BEGIN

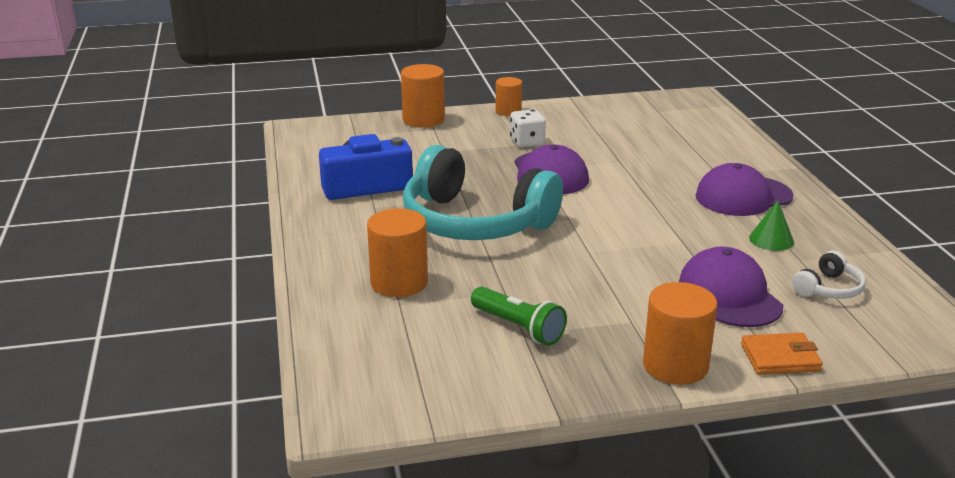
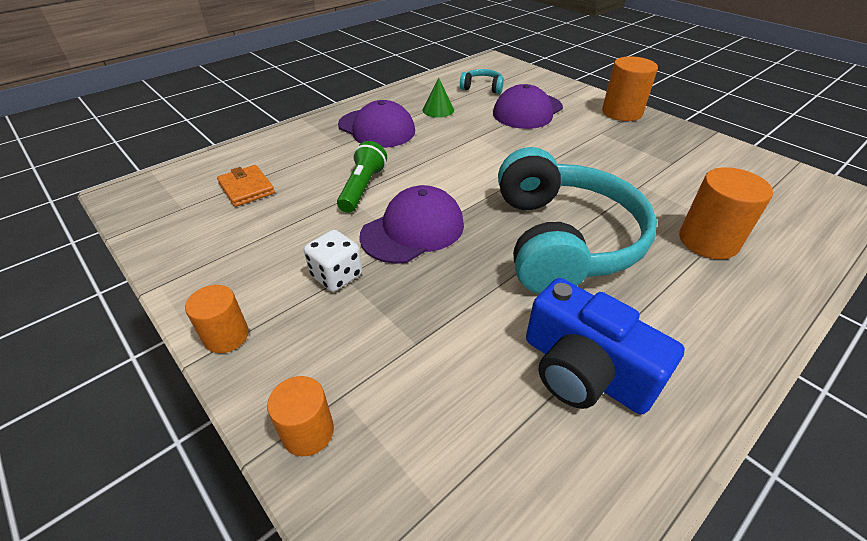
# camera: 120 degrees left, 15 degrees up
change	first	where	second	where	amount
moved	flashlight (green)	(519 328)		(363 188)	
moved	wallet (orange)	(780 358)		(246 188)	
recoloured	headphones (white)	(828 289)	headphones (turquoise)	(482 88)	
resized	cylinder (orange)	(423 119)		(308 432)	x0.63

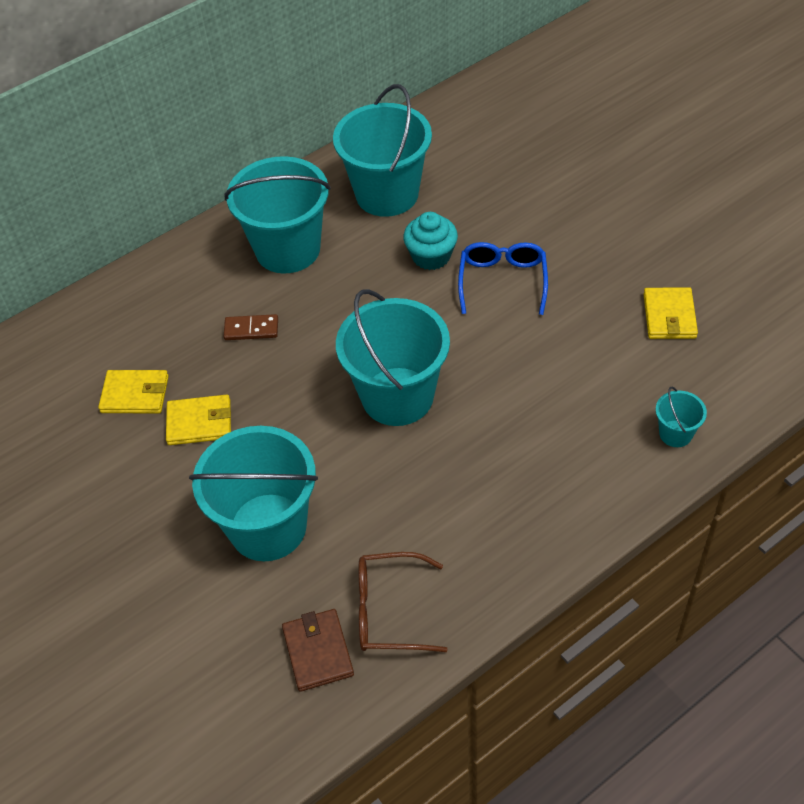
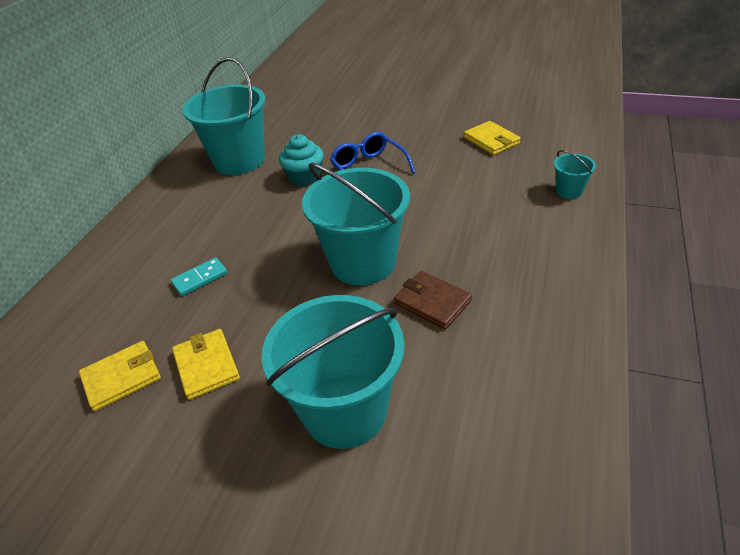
# camera: 35 degrees left, 10 degrees down
change	first	where	second	where	amount
removed	bucket (turquoise)	(288 249)			
removed	glasses (brown)	(389 611)			
moved	wallet (brown)	(318 651)		(432 302)	
recoloured	domino (brown)	(251 329)	domino (turquoise)	(200 278)	
turned	wallet (yellow)	(199 422)		(206 365)	75 degrees counterclockwise

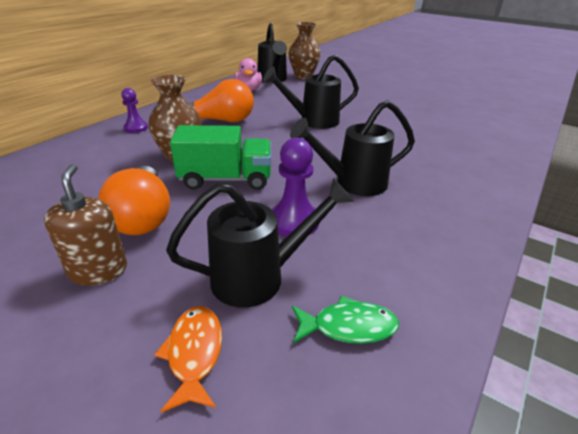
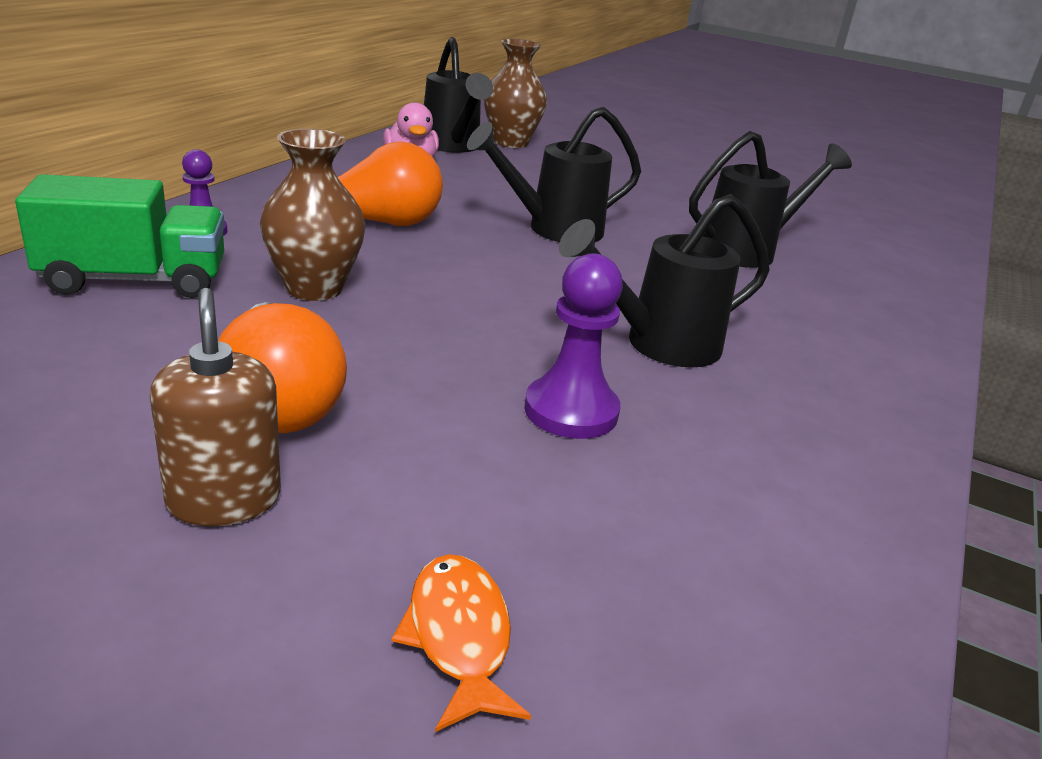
# camera: 10 degrees left, 5 degrees down
change	first	where	second	where	amount
removed	fish (green)	(348 326)			
moved	watering can (black)	(260 277)		(748 251)	
moved	truck (green)	(226 179)		(135 280)	

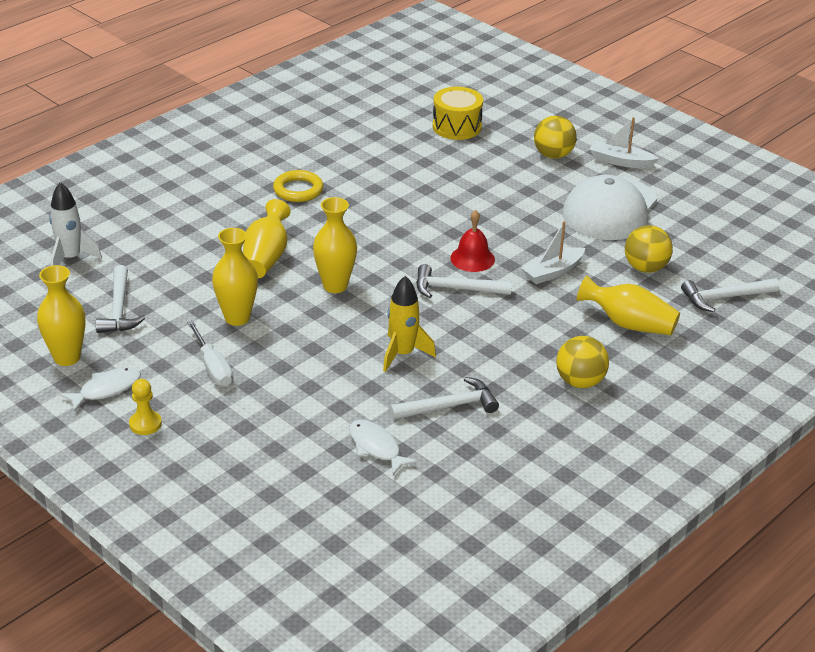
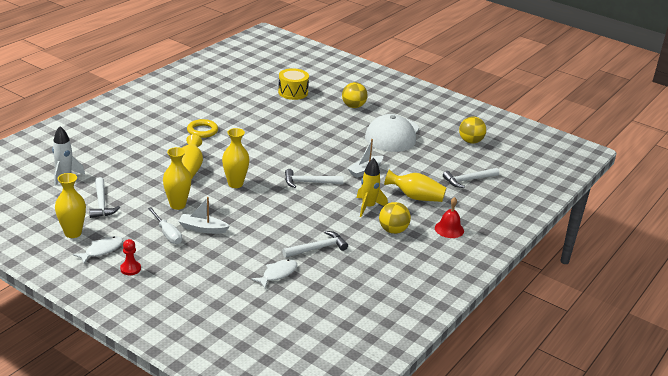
# camera: 10 degrees left, 5 degrees down
change	first	where	second	where	amount
moved	rocket (yellow)	(402 354)		(368 207)	
moved	bell (red)	(472 258)		(449 229)	
moved	boat (white)	(620 161)		(202 229)	
moved	ball (yellow)	(645 268)		(470 141)	
recoloured	pawn (yellow)	(145 424)	pawn (red)	(130 269)	
turned	fish (white)	(376 447)		(277 274)	90 degrees clockwise

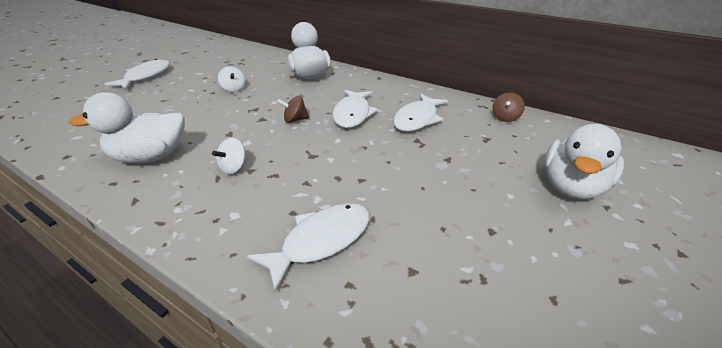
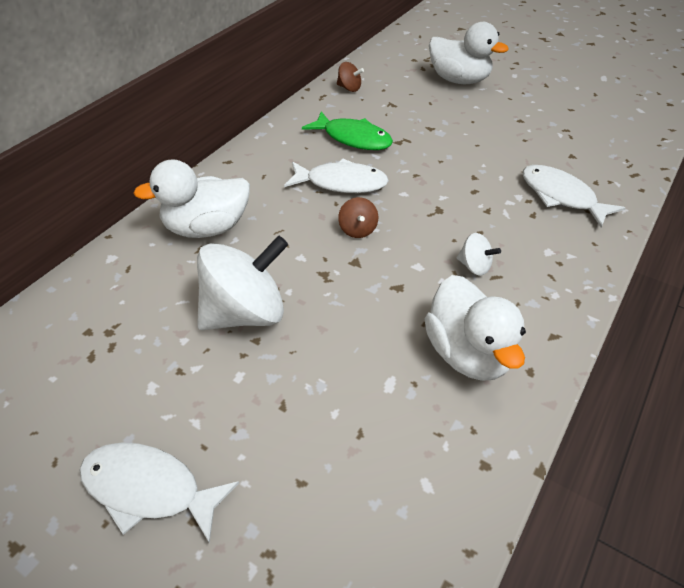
# camera: 90 degrees left, 10 degrees up
change	first	where	second	where	amount
recoloured	fish (white)	(417 119)	fish (green)	(353 138)	
resized	spinning top (white)	(233 89)		(245 313)	x2.23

END

**Problem requirements**
When you transcribe these entries, keep every word exact and drop the pictures.

**Response to the task**
# camera: 120 degrees left, 15 degrees up
change	first	where	second	where	amount
moved	flashlight (green)	(519 328)		(363 188)	
moved	wallet (orange)	(780 358)		(246 188)	
recoloured	headphones (white)	(828 289)	headphones (turquoise)	(482 88)	
resized	cylinder (orange)	(423 119)		(308 432)	x0.63

# camera: 35 degrees left, 10 degrees down
change	first	where	second	where	amount
removed	bucket (turquoise)	(288 249)			
removed	glasses (brown)	(389 611)			
moved	wallet (brown)	(318 651)		(432 302)	
recoloured	domino (brown)	(251 329)	domino (turquoise)	(200 278)	
turned	wallet (yellow)	(199 422)		(206 365)	75 degrees counterclockwise

# camera: 10 degrees left, 5 degrees down
change	first	where	second	where	amount
removed	fish (green)	(348 326)			
moved	watering can (black)	(260 277)		(748 251)	
moved	truck (green)	(226 179)		(135 280)	

# camera: 10 degrees left, 5 degrees down
change	first	where	second	where	amount
moved	rocket (yellow)	(402 354)		(368 207)	
moved	bell (red)	(472 258)		(449 229)	
moved	boat (white)	(620 161)		(202 229)	
moved	ball (yellow)	(645 268)		(470 141)	
recoloured	pawn (yellow)	(145 424)	pawn (red)	(130 269)	
turned	fish (white)	(376 447)		(277 274)	90 degrees clockwise

# camera: 90 degrees left, 10 degrees up
change	first	where	second	where	amount
recoloured	fish (white)	(417 119)	fish (green)	(353 138)	
resized	spinning top (white)	(233 89)		(245 313)	x2.23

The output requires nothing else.